◆ Task directions:
In the records below, find the line that holds "U3 pin in-: none -> MIC". Restate it and every later line exactly, stopping at the end and skipping pictures.

◆ Exercise material:

══════════

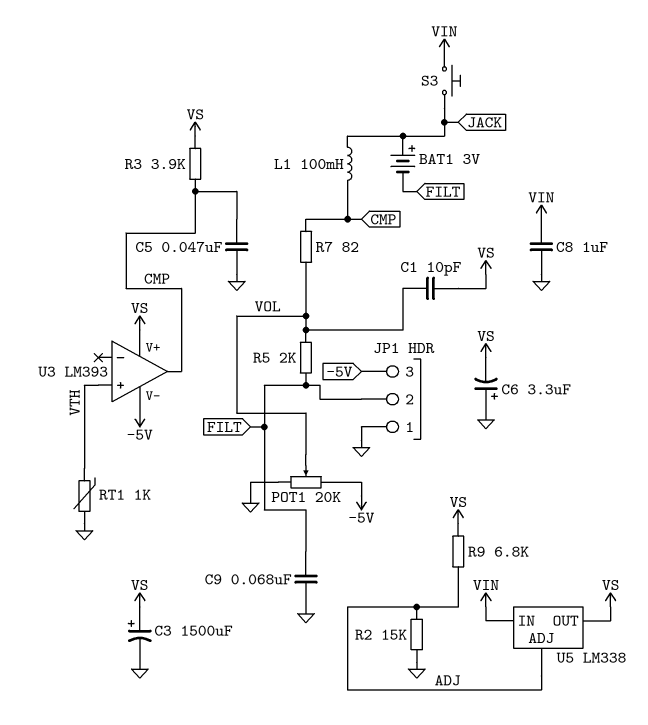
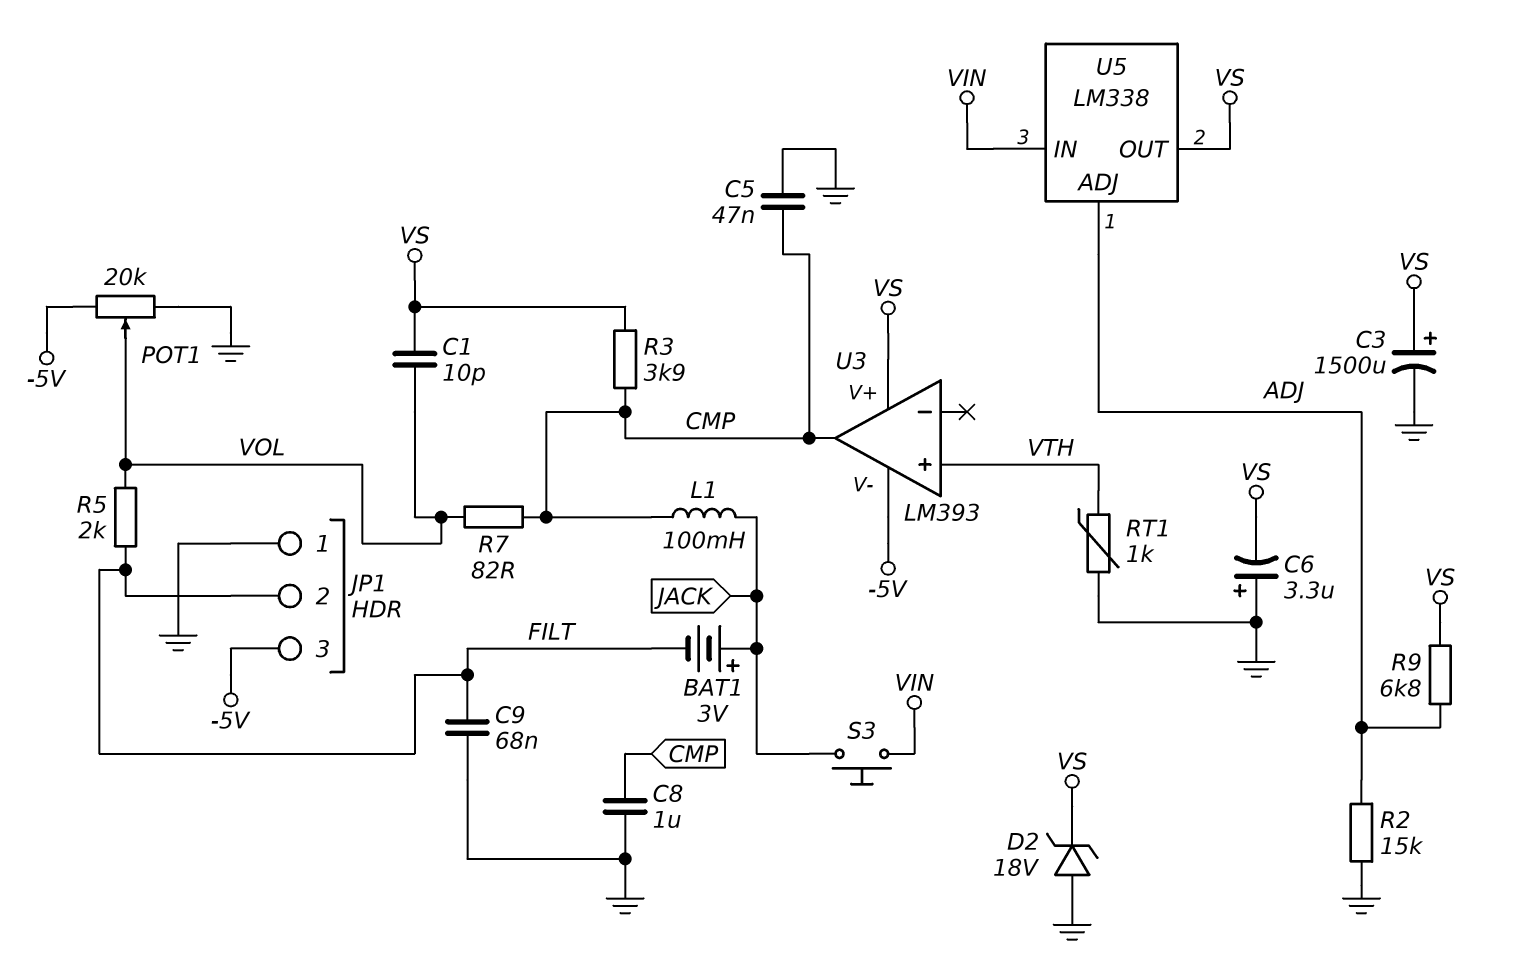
C8: 1uF (GND, VIN) -> 1uF (CMP, GND)
D2: none -> zener 18V (A GND, K VS)

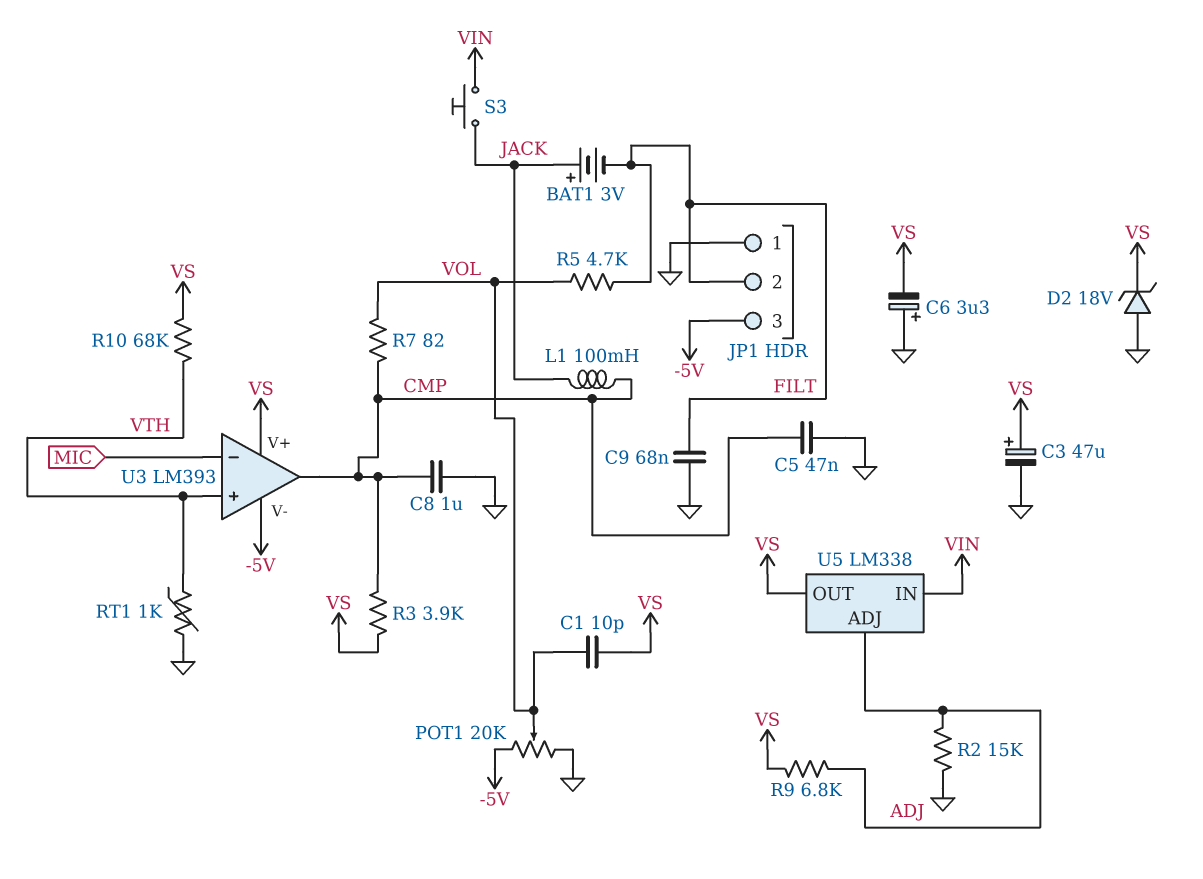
C3: 1500uF (plus VS, minus GND) -> 47uF (plus VS, minus GND)
R5: 2k (FILT, VOL) -> 4.7k (FILT, VOL)
R10: none -> 68k (VS, VTH)
U3 pin in-: none -> MIC

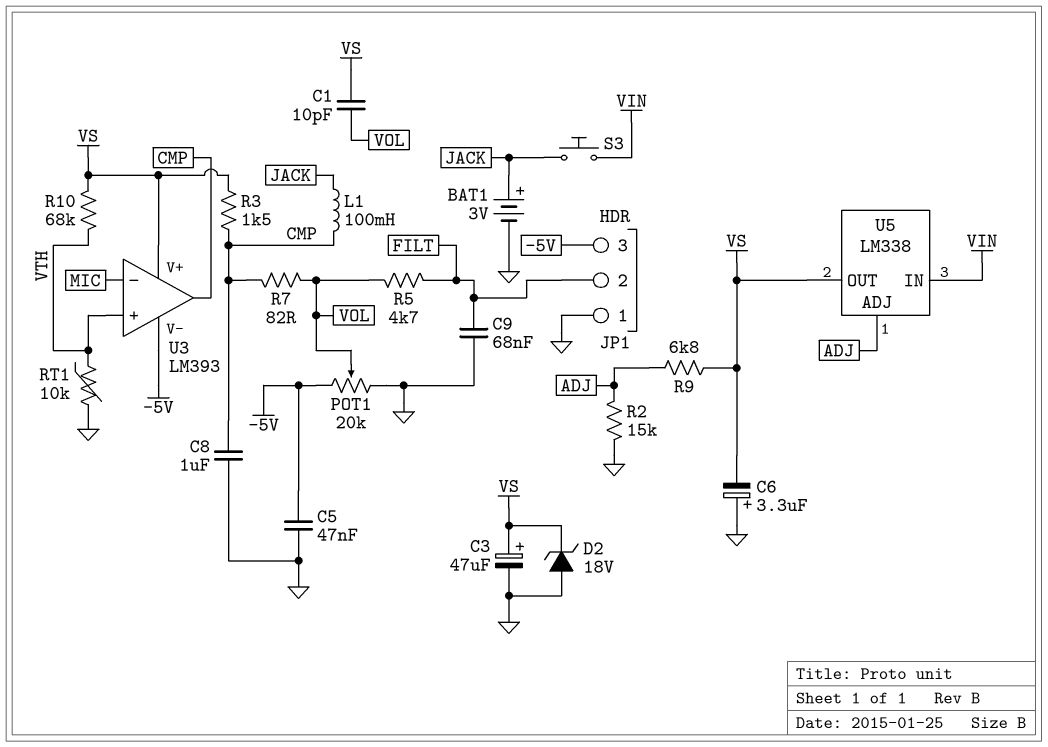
BAT1: 3V (plus JACK, minus FILT) -> 3V (plus JACK, minus GND)
C5: 47nF (CMP, GND) -> 47nF (-5V, GND)
R3: 3.9k (CMP, VS) -> 1.5k (CMP, VS)
RT1: 1k (GND, VTH) -> 10k (GND, VTH)

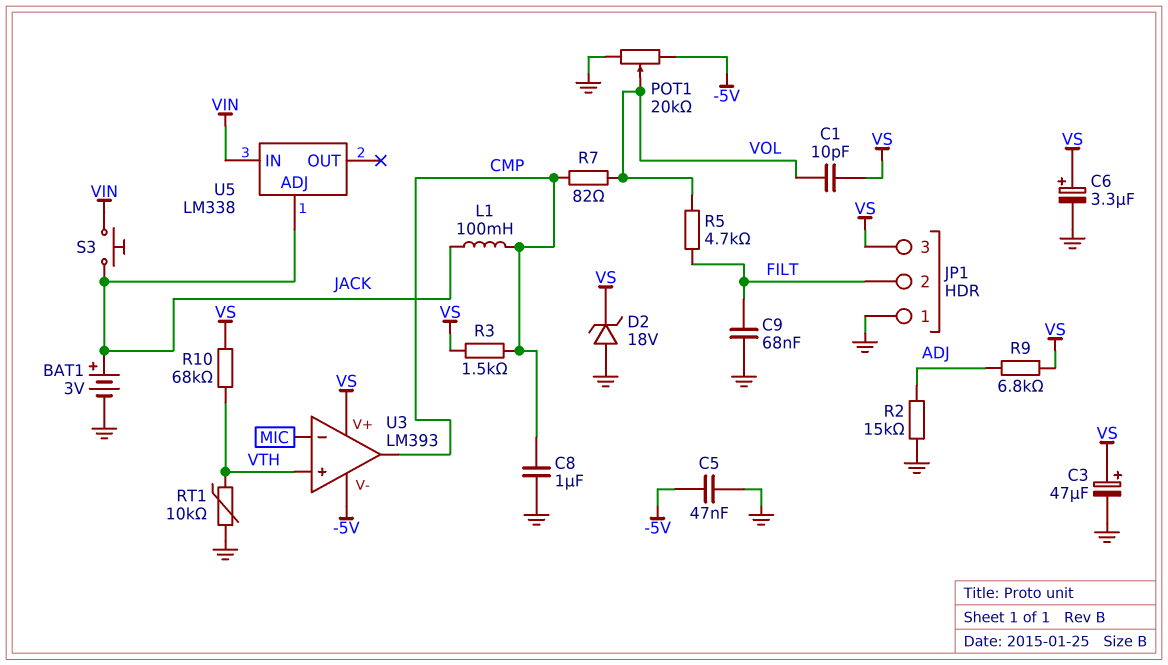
C6: 3.3uF (plus GND, minus VS) -> 3.3uF (plus VS, minus GND)
JP1 pin 3: -5V -> VS
U5 pin ADJ: ADJ -> JACK
U5 pin OUT: VS -> none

══════════

◆ Answer to this exercise:
U3 pin in-: none -> MIC

BAT1: 3V (plus JACK, minus FILT) -> 3V (plus JACK, minus GND)
C5: 47nF (CMP, GND) -> 47nF (-5V, GND)
R3: 3.9k (CMP, VS) -> 1.5k (CMP, VS)
RT1: 1k (GND, VTH) -> 10k (GND, VTH)

C6: 3.3uF (plus GND, minus VS) -> 3.3uF (plus VS, minus GND)
JP1 pin 3: -5V -> VS
U5 pin ADJ: ADJ -> JACK
U5 pin OUT: VS -> none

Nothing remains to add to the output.